***** Dataset entries

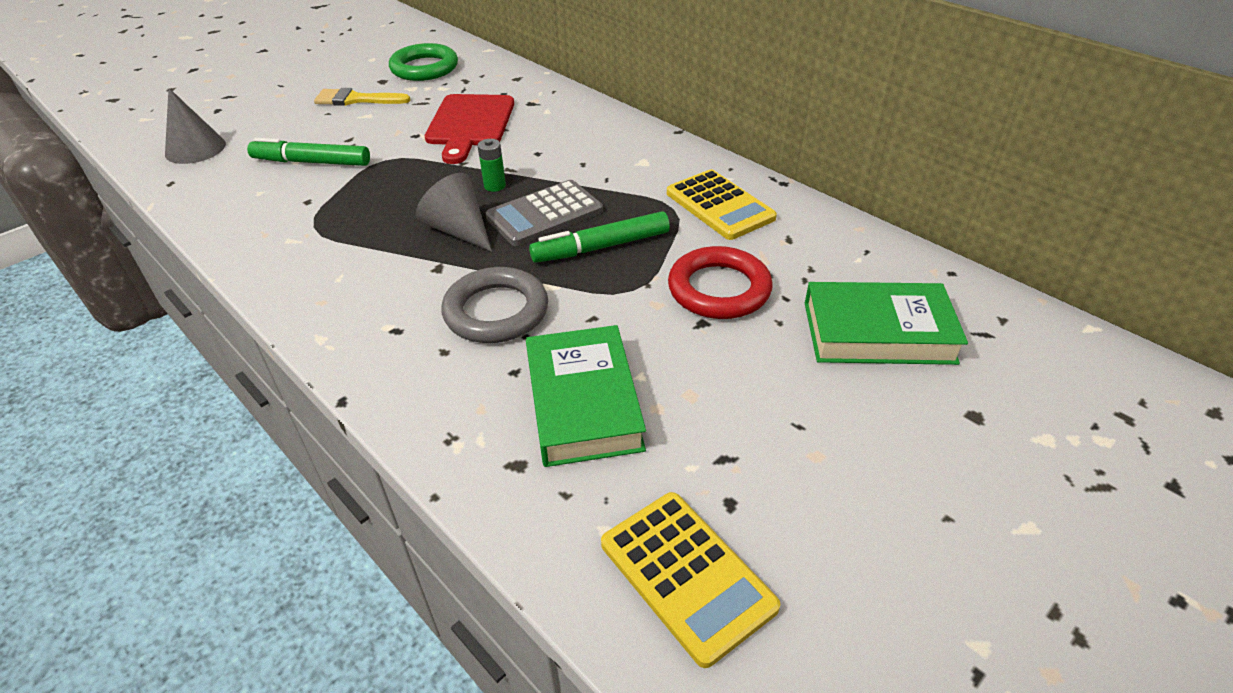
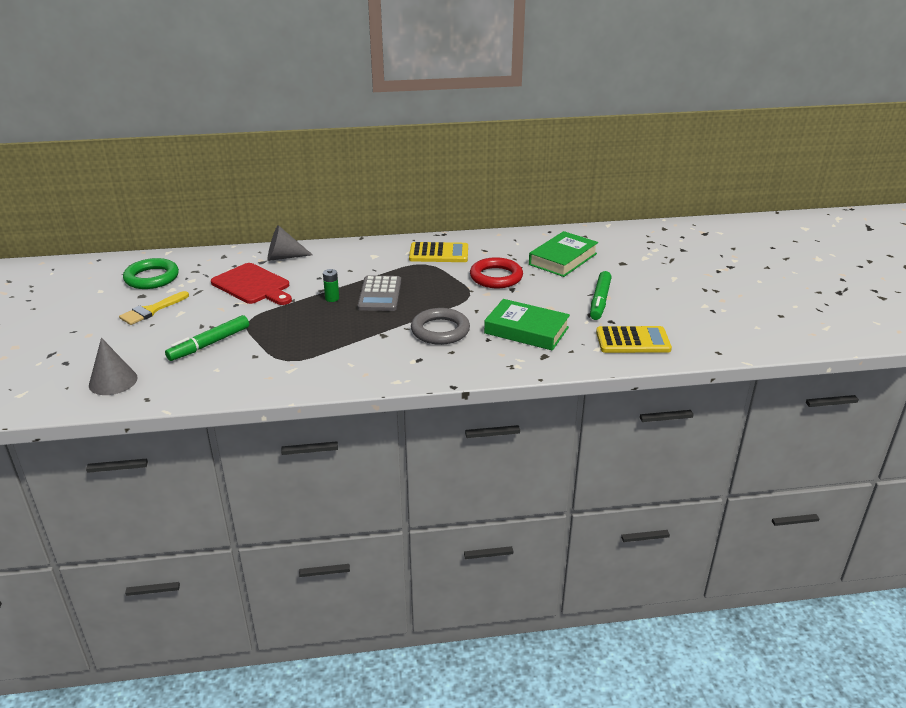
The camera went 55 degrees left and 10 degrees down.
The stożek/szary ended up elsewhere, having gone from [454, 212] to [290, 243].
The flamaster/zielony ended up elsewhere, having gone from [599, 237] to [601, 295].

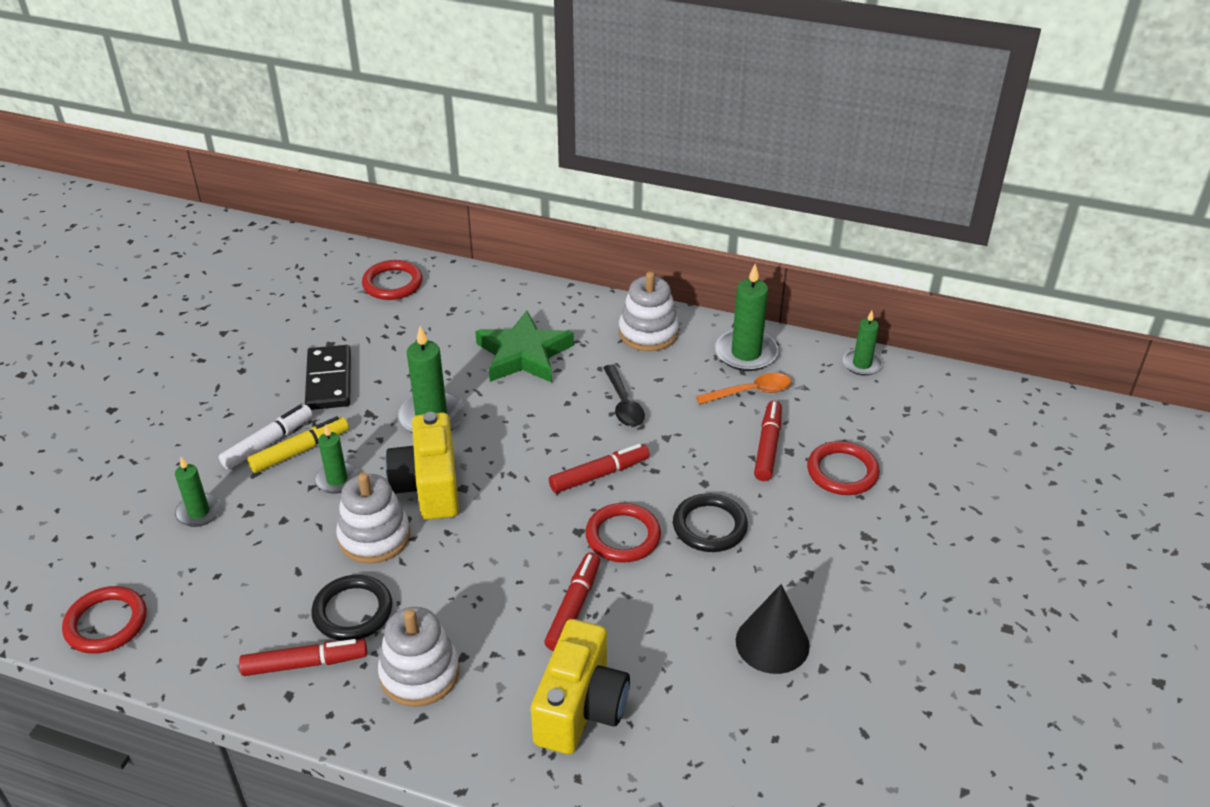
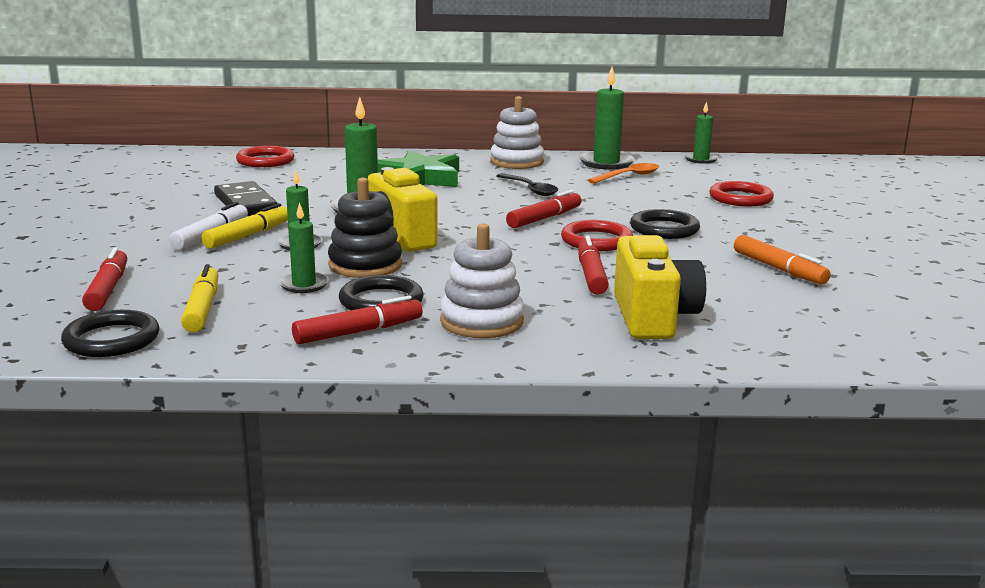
The camera went 20 degrees left and 20 degrees down.
The flamaster/czerwony ended up elsewhere, having gone from [768, 441] to [104, 279].
The świeca/zielony ended up elsewhere, having gone from [198, 492] to [304, 247].
What was the zabawka nakładanka/biały at [373, 518] turned into the zabawka nakładanka/czarny at [365, 228].
Where the stożek/czarny stood at [773, 629], the flamaster/pomarańczowy came to stand at [782, 259].
What was the pierścień/czerwony at [104, 620] turned into the pierścień/czarny at [110, 333].
The second view gained the flamaster/żółty at [200, 298].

**********

▶ [Exercise]
Skipping any pictures, copy the entries exactly as they appear.

▶ [Solution]
The camera went 55 degrees left and 10 degrees down.
The stożek/szary ended up elsewhere, having gone from [454, 212] to [290, 243].
The flamaster/zielony ended up elsewhere, having gone from [599, 237] to [601, 295].

The camera went 20 degrees left and 20 degrees down.
The flamaster/czerwony ended up elsewhere, having gone from [768, 441] to [104, 279].
The świeca/zielony ended up elsewhere, having gone from [198, 492] to [304, 247].
What was the zabawka nakładanka/biały at [373, 518] turned into the zabawka nakładanka/czarny at [365, 228].
Where the stożek/czarny stood at [773, 629], the flamaster/pomarańczowy came to stand at [782, 259].
What was the pierścień/czerwony at [104, 620] turned into the pierścień/czarny at [110, 333].
The second view gained the flamaster/żółty at [200, 298].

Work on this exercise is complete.